**What the task requires:**
Copy out each line of the listing below where the string "turquoise" appears.

**Data excerpts:**
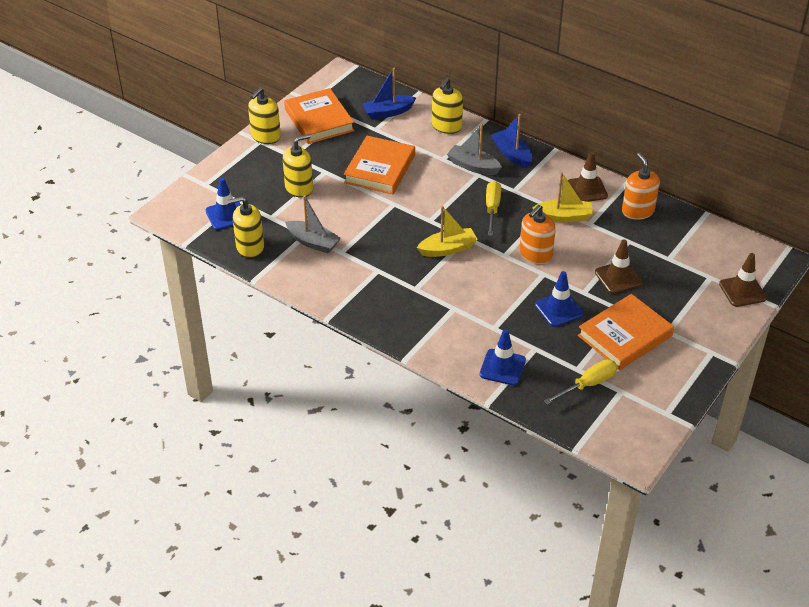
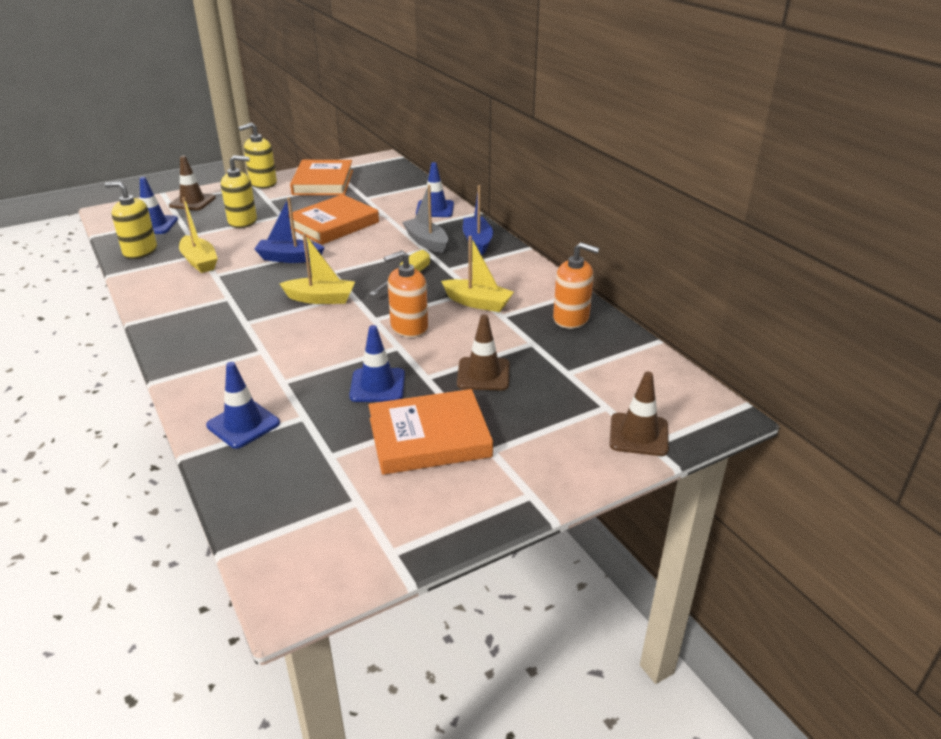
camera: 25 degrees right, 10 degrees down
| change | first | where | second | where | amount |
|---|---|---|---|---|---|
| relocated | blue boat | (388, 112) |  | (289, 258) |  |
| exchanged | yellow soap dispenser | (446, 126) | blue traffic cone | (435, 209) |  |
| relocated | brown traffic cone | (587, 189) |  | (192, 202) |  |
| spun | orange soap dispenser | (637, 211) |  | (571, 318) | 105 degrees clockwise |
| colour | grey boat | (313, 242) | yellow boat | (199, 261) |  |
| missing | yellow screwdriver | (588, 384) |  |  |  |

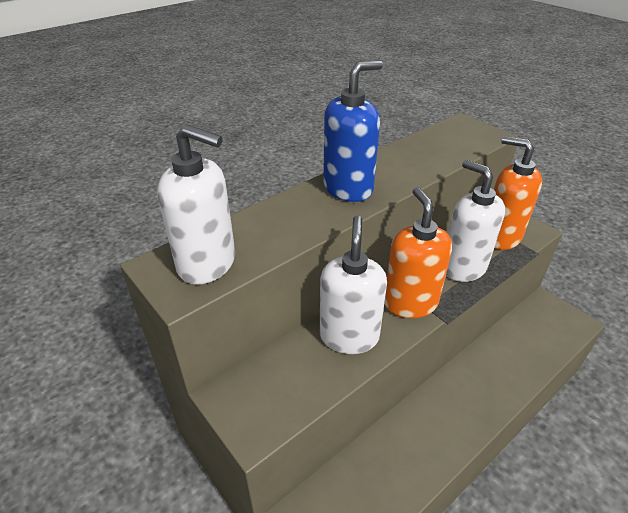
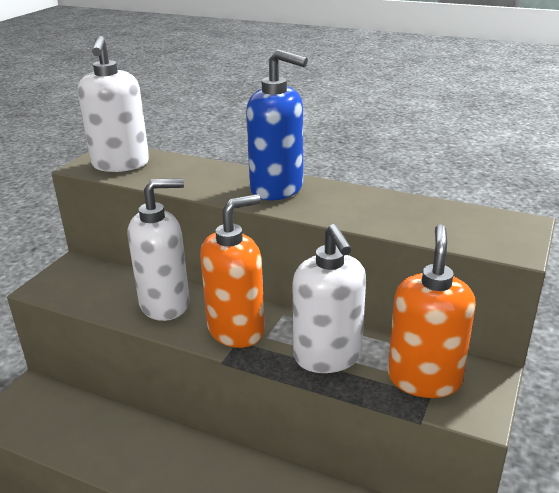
camera: 65 degrees right, 10 degrees down
| change | first | where | second | where | amount |
|---|---|---|---|---|---|
| spun | white soap dispenser | (463, 267) |  | (328, 356) | 135 degrees clockwise |

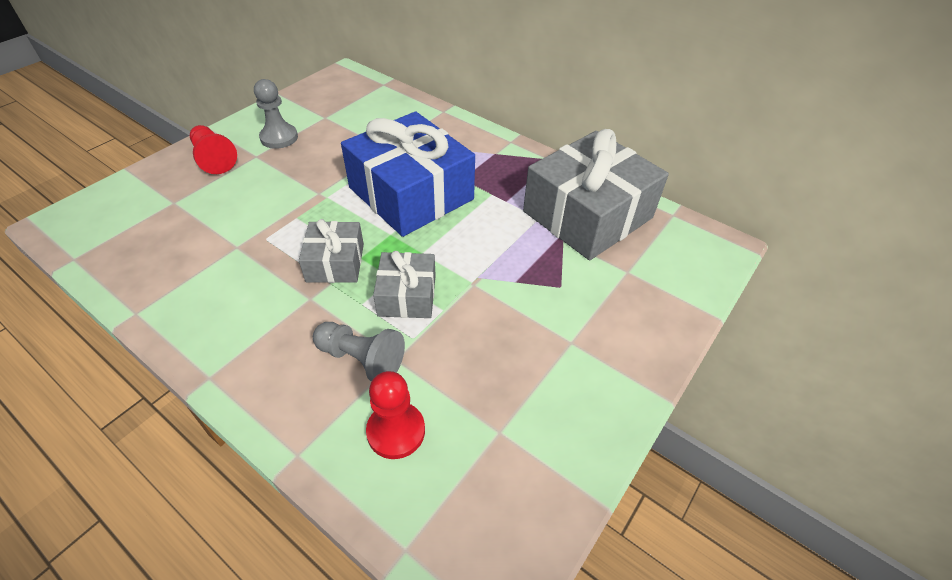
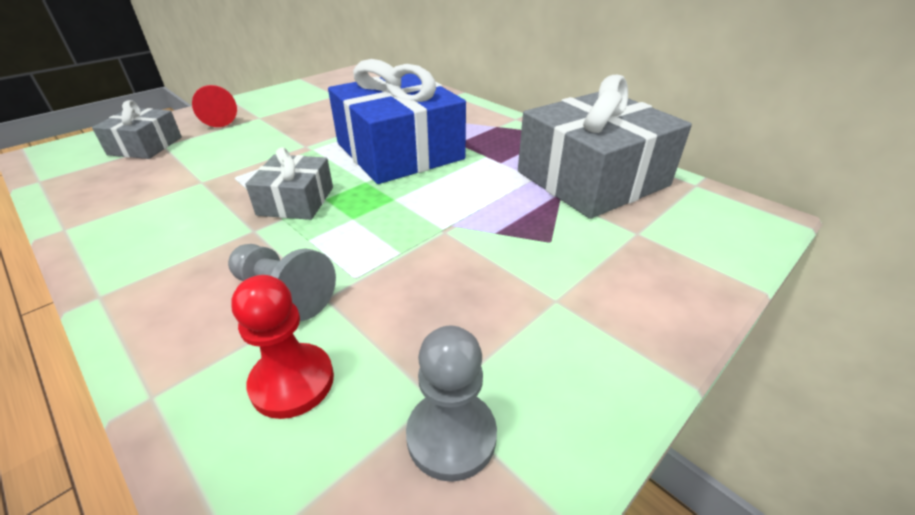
camera: 10 degrees right, 10 degrees down
| change | first | where | second | where | amount |
|---|---|---|---|---|---|
| relocated | grey pawn | (279, 137) |  | (451, 436) |  |
| relocated | grey gift | (407, 295) |  | (145, 146) |  |

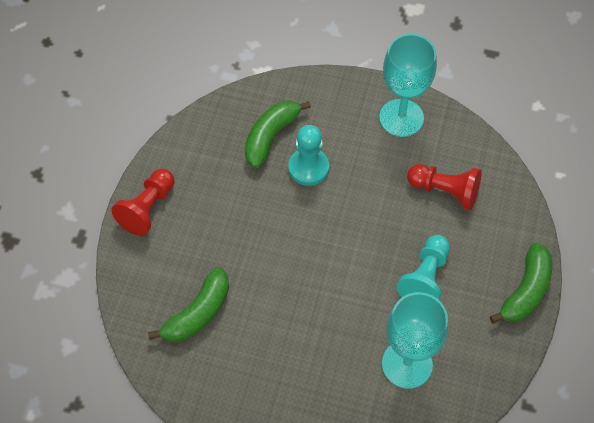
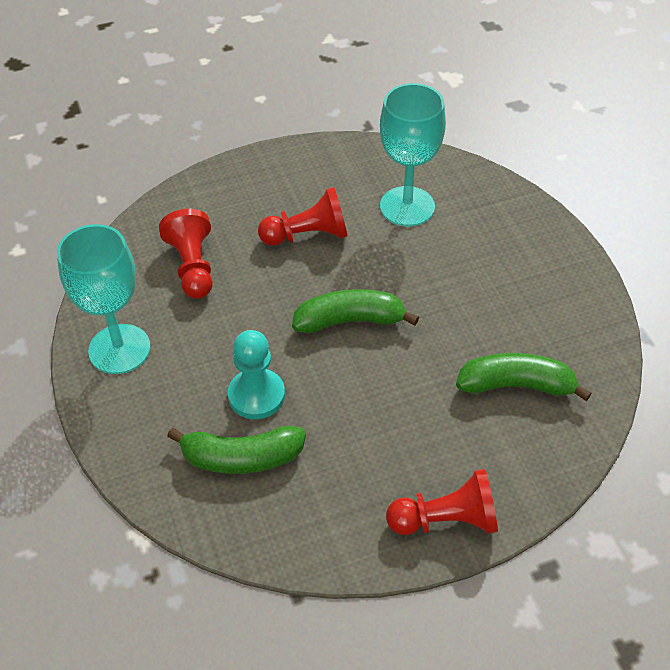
camera: 125 degrees left, 10 degrees down
| change | first | where | second | where | amount |
|---|---|---|---|---|---|
| colour | turquoise pawn | (425, 277) | red pawn | (307, 235) |  |
| relocated | green banana | (525, 291) |  | (350, 321) |  |

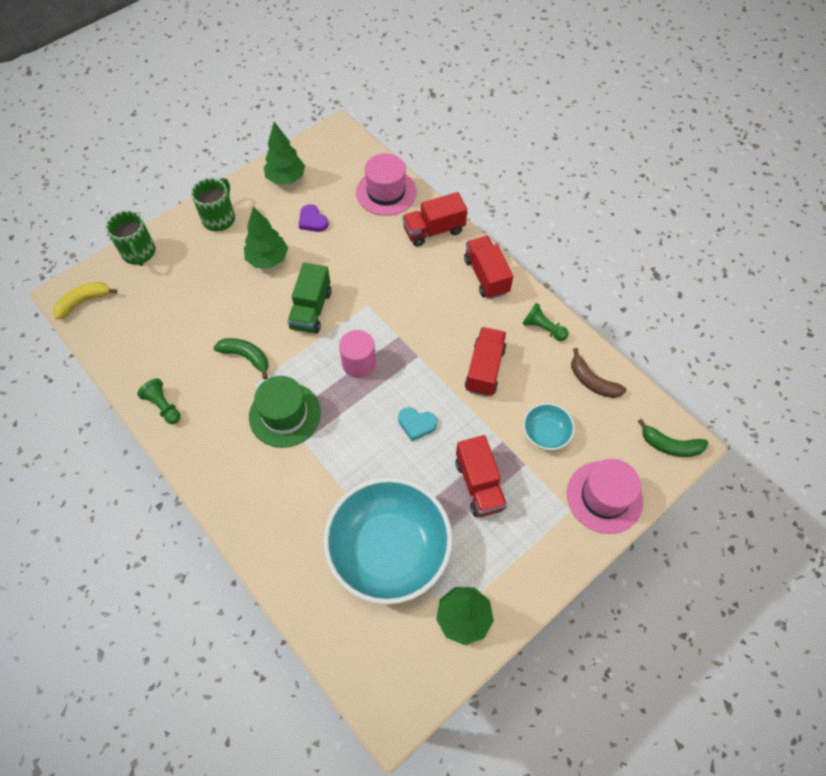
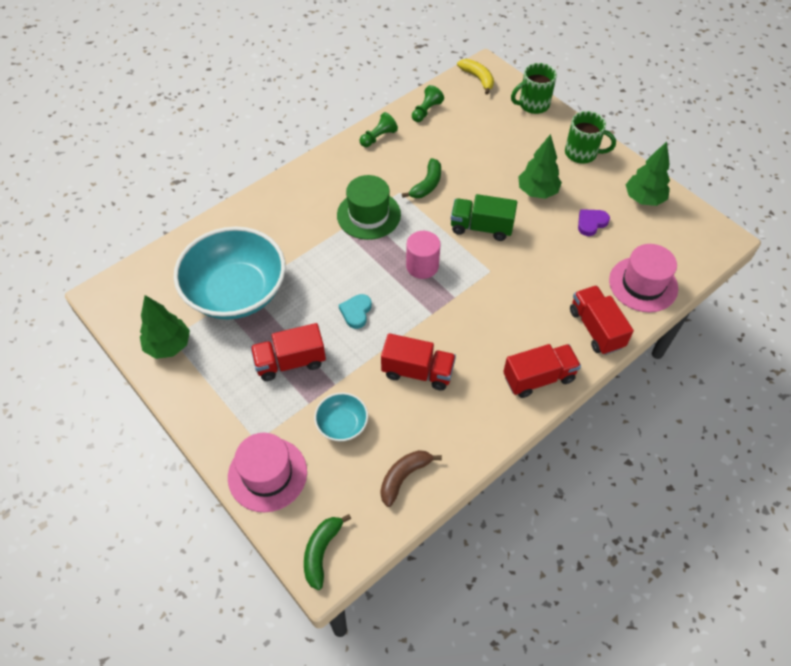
camera: 90 degrees right, 5 degrees down
| change | first | where | second | where | amount |
|---|---|---|---|---|---|
| relocated | green pawn | (543, 328) |  | (426, 111) |  |

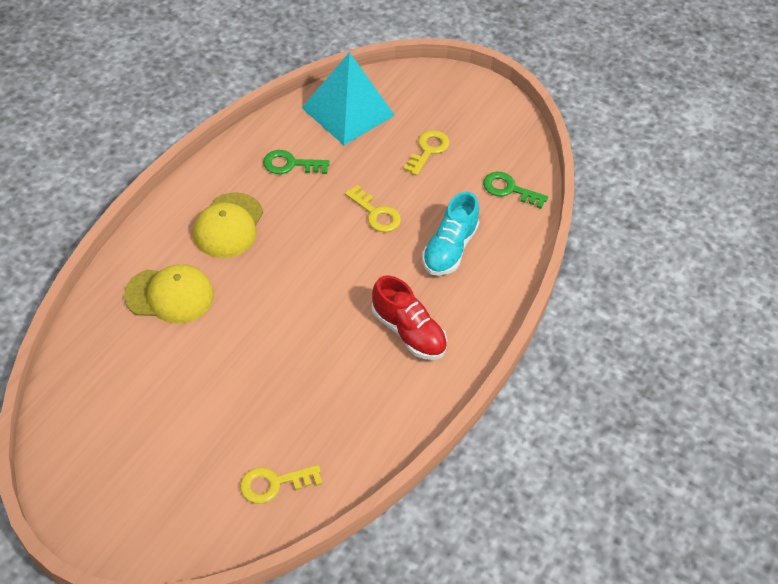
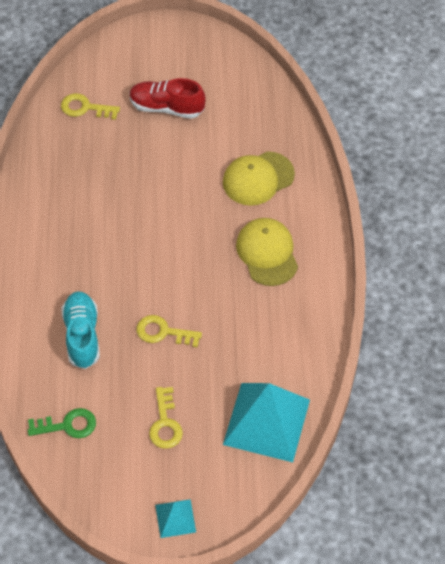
camera: 150 degrees right, 5 degrees up
| change | first | where | second | where | amount |
|---|---|---|---|---|---|
| missing | green key | (290, 164) |  |  |  |
| relocated | red shoe | (408, 332) |  | (167, 107) |  |
| spun | yellow key | (274, 484) |  | (85, 108) | 120 degrees counterclockwise |
| appeared |  |  | turquoise pyramid | (175, 518) |  |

**Answer space:**
| colour | turquoise pawn | (425, 277) | red pawn | (307, 235) |  |
| appeared |  |  | turquoise pyramid | (175, 518) |  |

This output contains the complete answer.